Segment Open
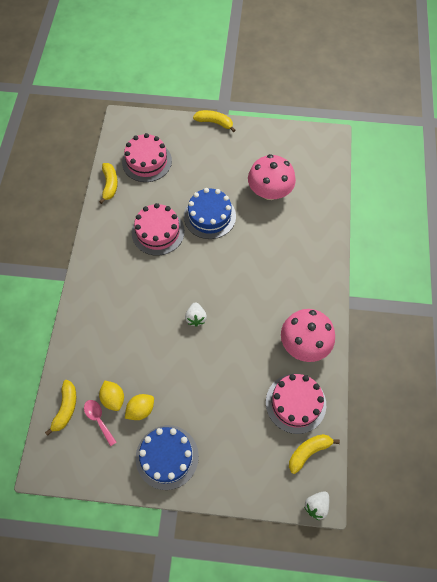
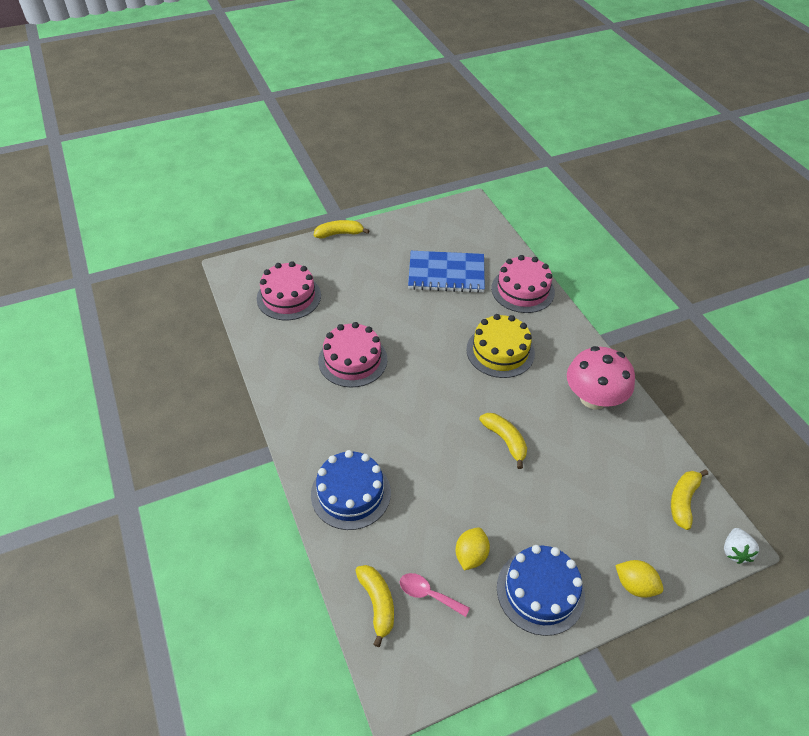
camera: 30 degrees left, 15 degrees down
(110, 185) = (260, 336): yellow banana -> yellow banana (505, 441)
(113, 398) = (429, 560): yellow lemon -> yellow lemon (635, 585)
(196, 318) = (460, 426): white strawberry -> none
(209, 216) = (400, 321): blue cake -> blue cake (351, 493)
(264, 274) = (500, 351): none -> yellow cake
(269, 191) = (446, 273): pink mushroom -> blue notebook
(295, 403) = (631, 459): pink cake -> pink cake (522, 290)

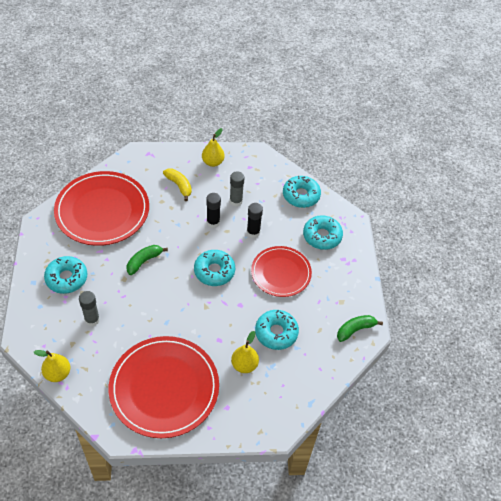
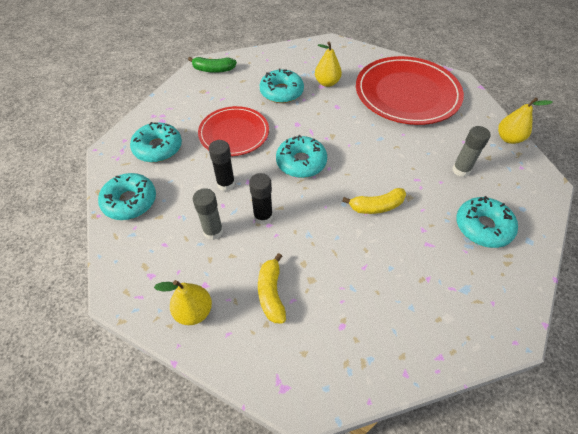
camera: 145 degrees left, 0 degrees up
(102, 210) = (406, 305): red plate -> none
(144, 261) = (376, 206): green banana -> yellow banana

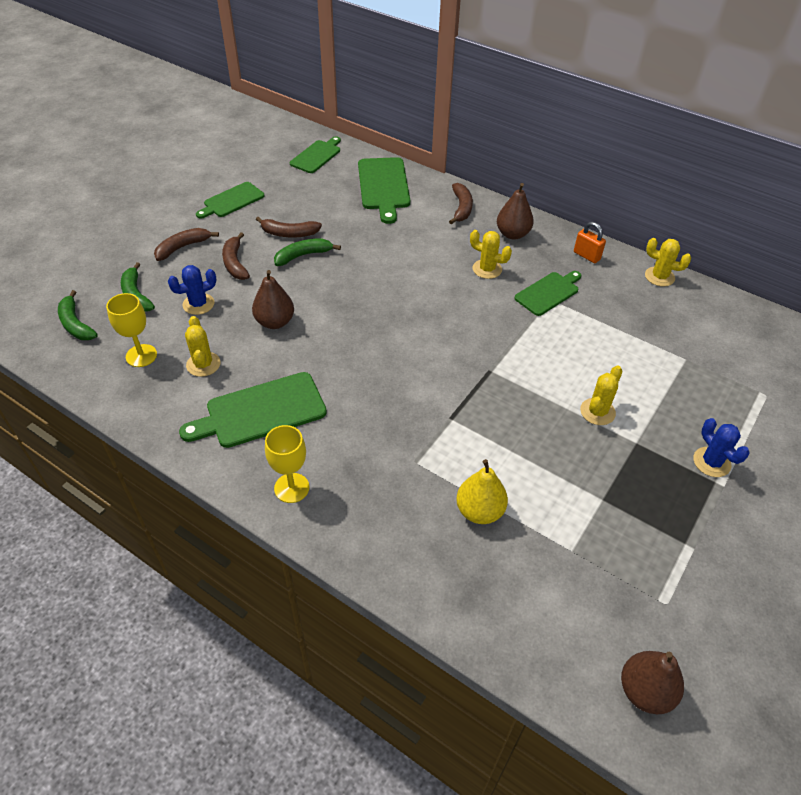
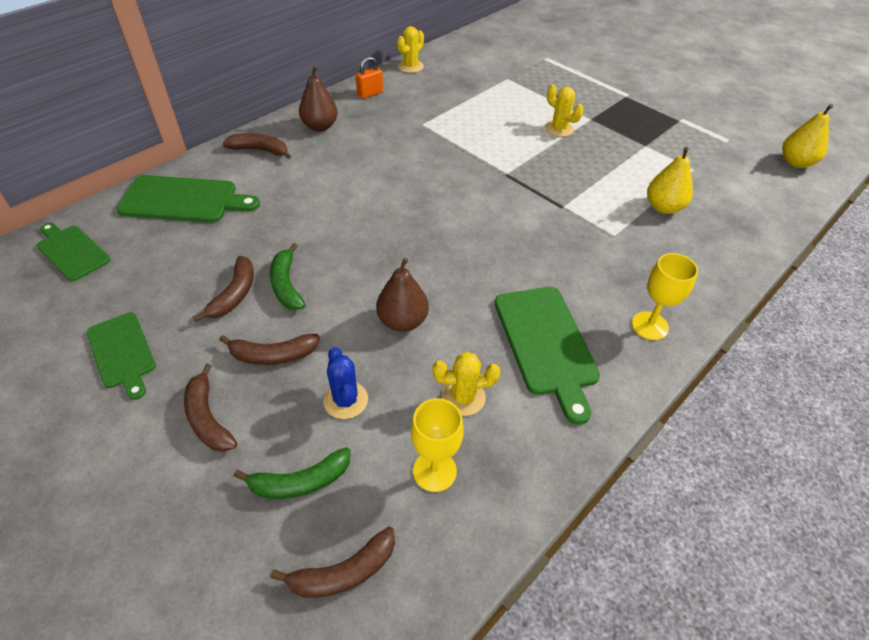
camera: 80 degrees left, 0 degrees up
(76, 324) = (344, 572): green banana -> brown banana
(487, 269) = (367, 151): yellow cactus -> none
(548, 292) = (413, 123): green cutting board -> none
(645, 691) = (796, 162): brown pear -> yellow pear
(711, 462) = (608, 93): blue cactus -> none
Segment Closed
▸ **WORK ORDER**: The answer must be an exact copy of the records, with no images in it.

▸ **THE ANSWER**:
camera: 30 degrees left, 15 degrees down
(110, 185) = (260, 336): yellow banana -> yellow banana (505, 441)
(113, 398) = (429, 560): yellow lemon -> yellow lemon (635, 585)
(196, 318) = (460, 426): white strawberry -> none
(209, 216) = (400, 321): blue cake -> blue cake (351, 493)
(264, 274) = (500, 351): none -> yellow cake
(269, 191) = (446, 273): pink mushroom -> blue notebook
(295, 403) = (631, 459): pink cake -> pink cake (522, 290)

camera: 145 degrees left, 0 degrees up
(102, 210) = (406, 305): red plate -> none
(144, 261) = (376, 206): green banana -> yellow banana

camera: 80 degrees left, 0 degrees up
(76, 324) = (344, 572): green banana -> brown banana
(487, 269) = (367, 151): yellow cactus -> none
(548, 292) = (413, 123): green cutting board -> none
(645, 691) = (796, 162): brown pear -> yellow pear
(711, 462) = (608, 93): blue cactus -> none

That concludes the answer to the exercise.